Task item>
As you look over the data below, please find each line where the word "teapot" appears, then copy it.

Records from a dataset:
►

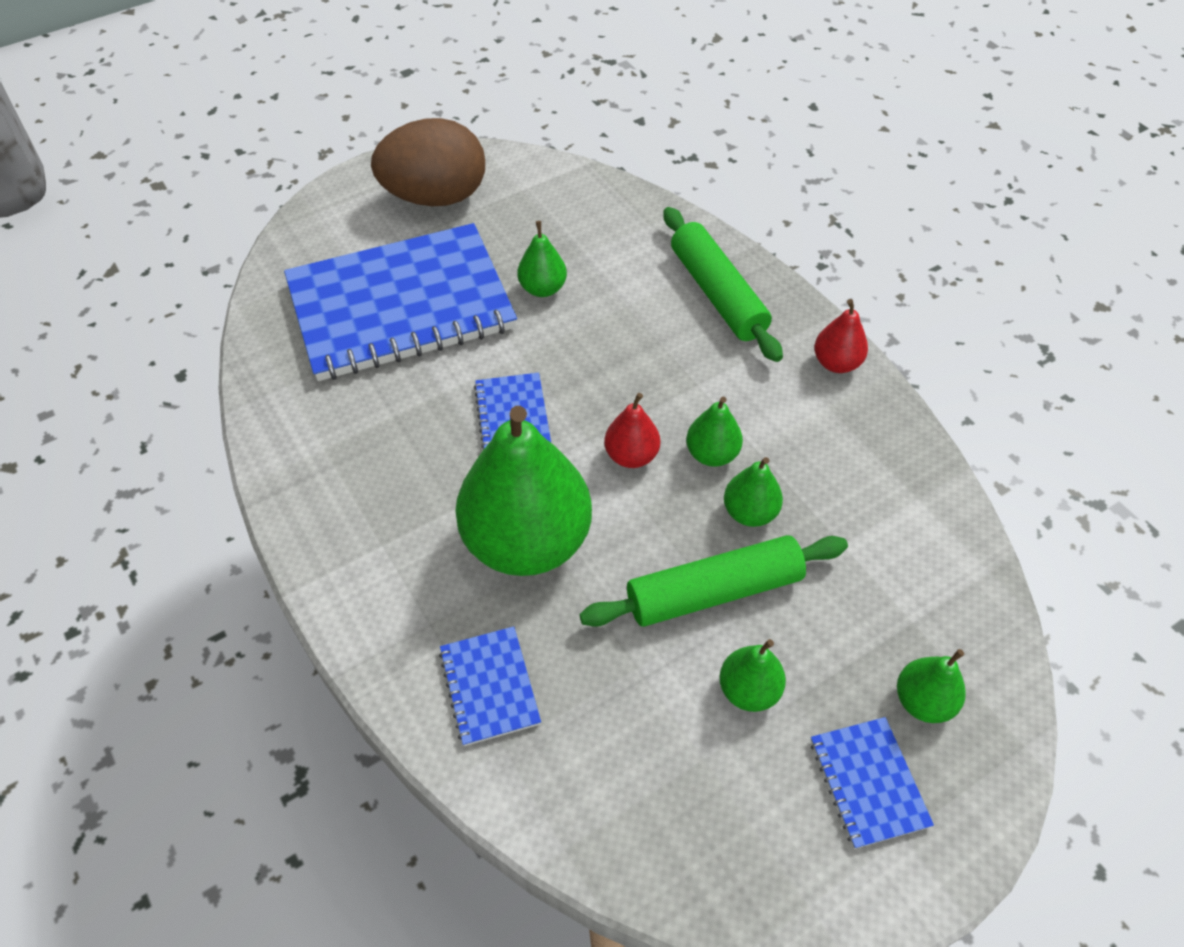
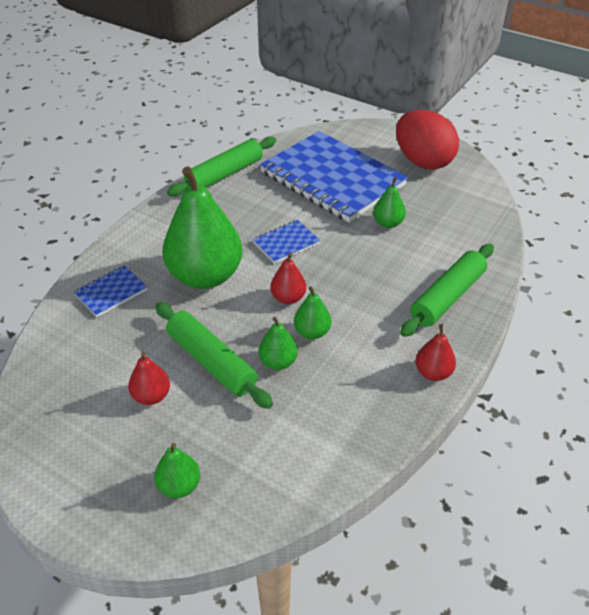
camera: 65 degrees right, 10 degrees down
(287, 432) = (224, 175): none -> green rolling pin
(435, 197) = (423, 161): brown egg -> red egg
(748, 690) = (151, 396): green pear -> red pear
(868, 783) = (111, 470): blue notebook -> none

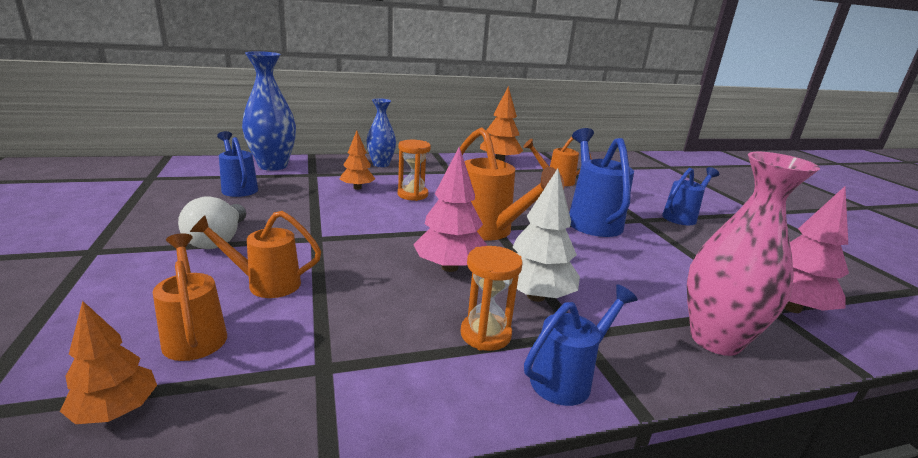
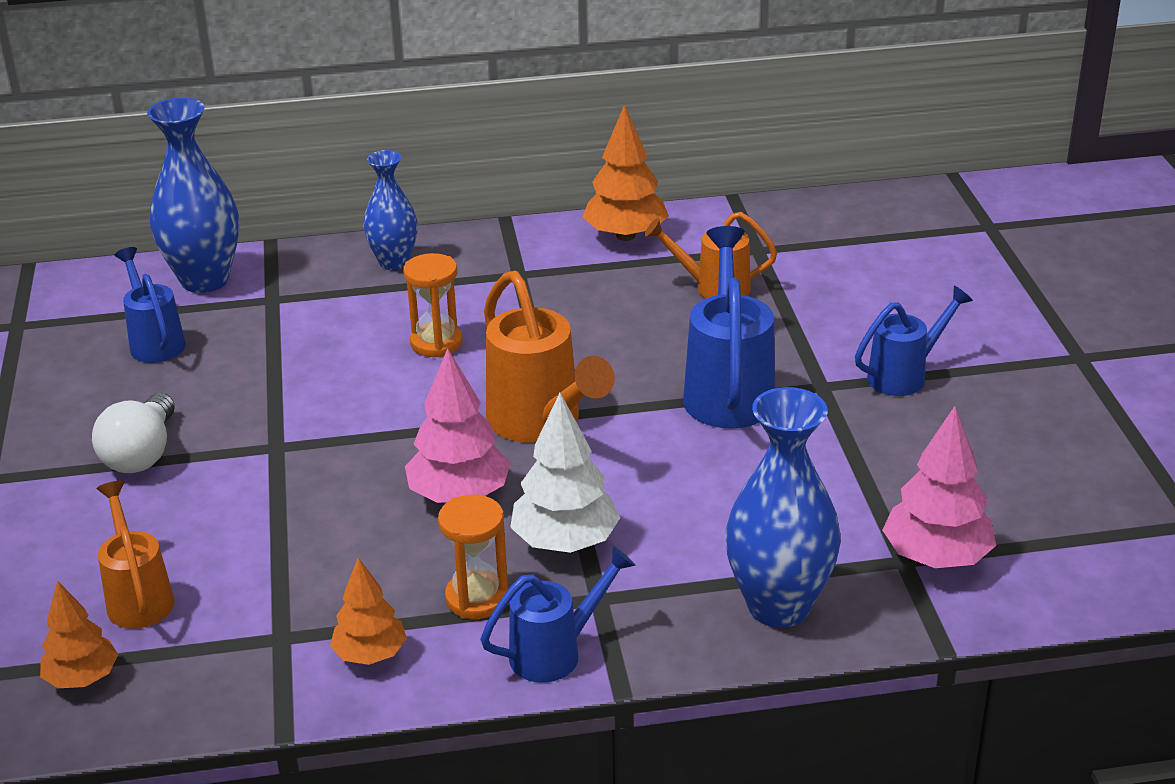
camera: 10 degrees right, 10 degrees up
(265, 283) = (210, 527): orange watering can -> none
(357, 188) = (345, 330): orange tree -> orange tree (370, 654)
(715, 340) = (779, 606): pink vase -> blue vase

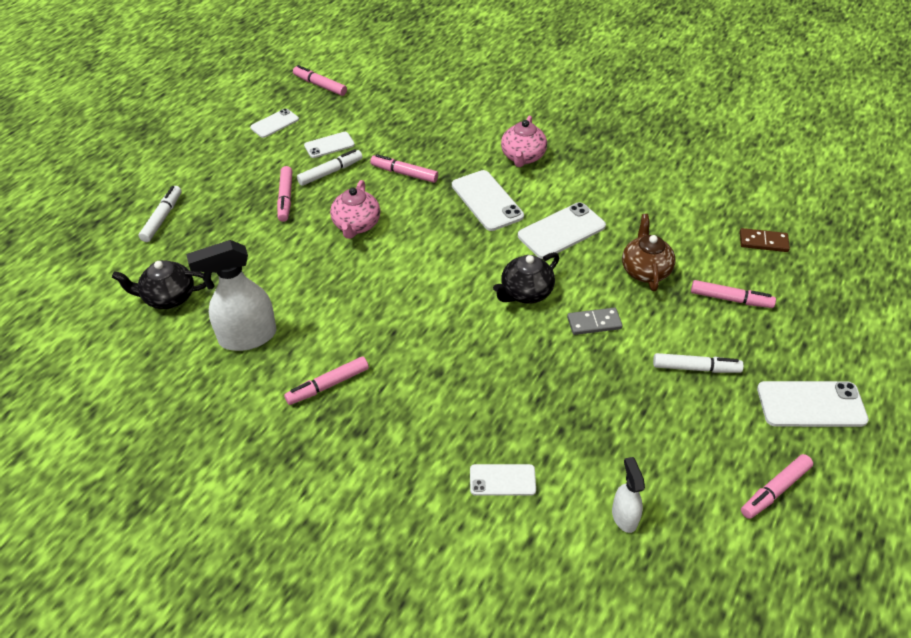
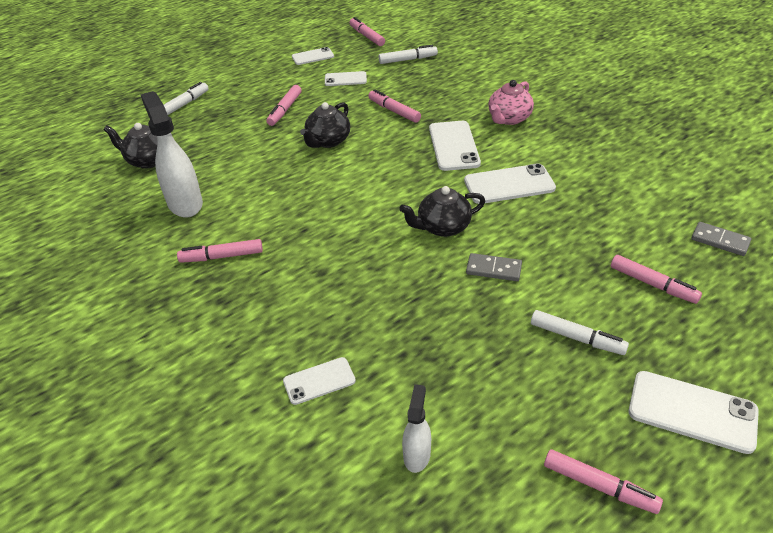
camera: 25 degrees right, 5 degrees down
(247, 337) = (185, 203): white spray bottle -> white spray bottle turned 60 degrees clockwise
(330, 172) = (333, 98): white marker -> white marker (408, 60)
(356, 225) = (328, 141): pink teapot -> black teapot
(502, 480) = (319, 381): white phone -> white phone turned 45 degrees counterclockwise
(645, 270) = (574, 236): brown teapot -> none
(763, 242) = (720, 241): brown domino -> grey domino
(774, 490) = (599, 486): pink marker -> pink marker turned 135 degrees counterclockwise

◄

Response to this exercise>
(356, 225) = (328, 141): pink teapot -> black teapot
(645, 270) = (574, 236): brown teapot -> none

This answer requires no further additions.